DIRECTION >> Reproduce the records below word for word, omitting the pictures.

Dataset excerpt:
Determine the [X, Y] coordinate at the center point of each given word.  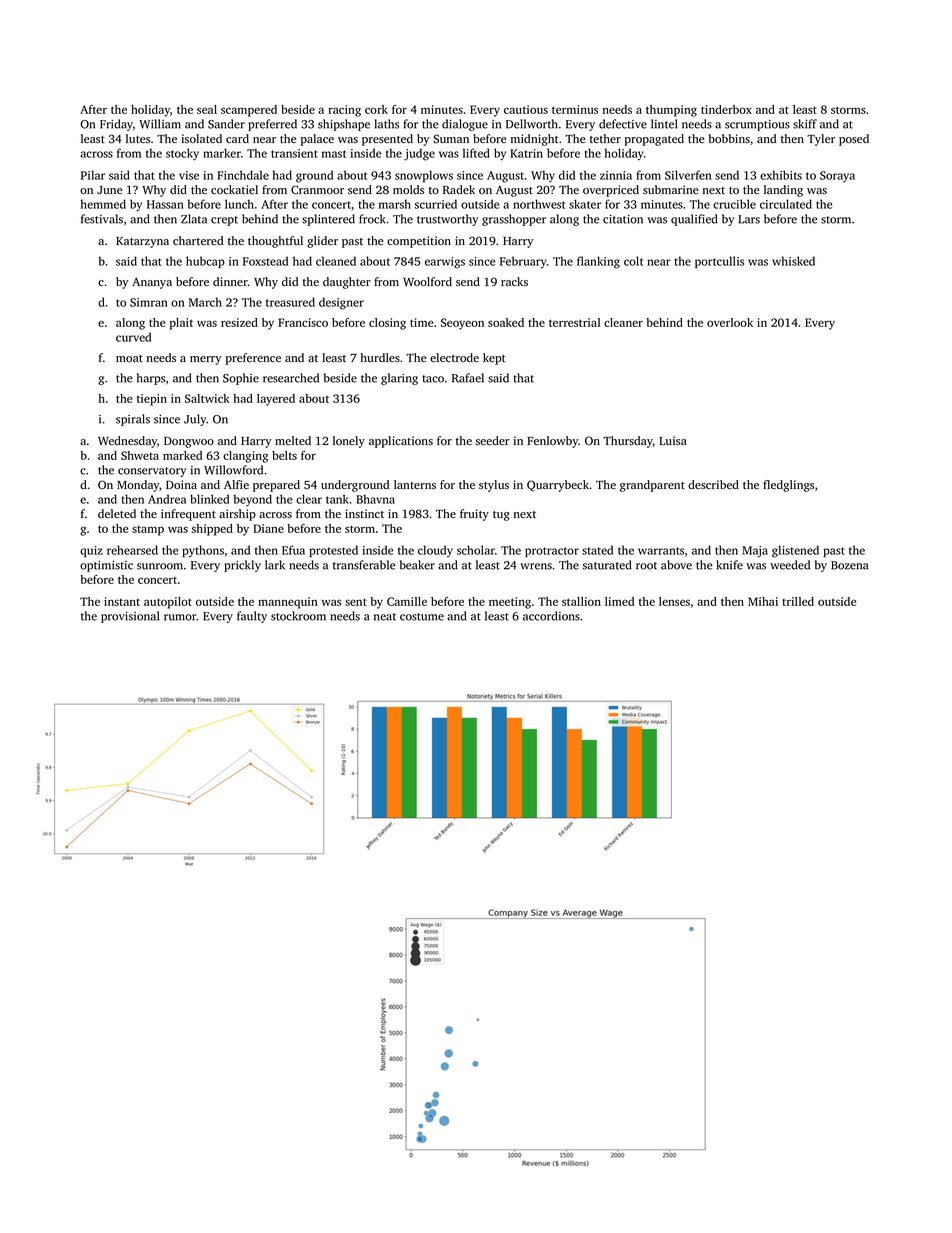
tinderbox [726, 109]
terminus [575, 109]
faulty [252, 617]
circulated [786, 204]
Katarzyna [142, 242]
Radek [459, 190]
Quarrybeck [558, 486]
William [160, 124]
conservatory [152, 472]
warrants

RESULT FOR THIS EXERCISE >>
Determine the [X, Y] coordinate at the center point of each given word.  
tinderbox [726, 109]
terminus [575, 109]
faulty [252, 617]
circulated [786, 204]
Katarzyna [142, 242]
Radek [459, 190]
Quarrybeck [558, 486]
William [160, 124]
conservatory [152, 472]
warrants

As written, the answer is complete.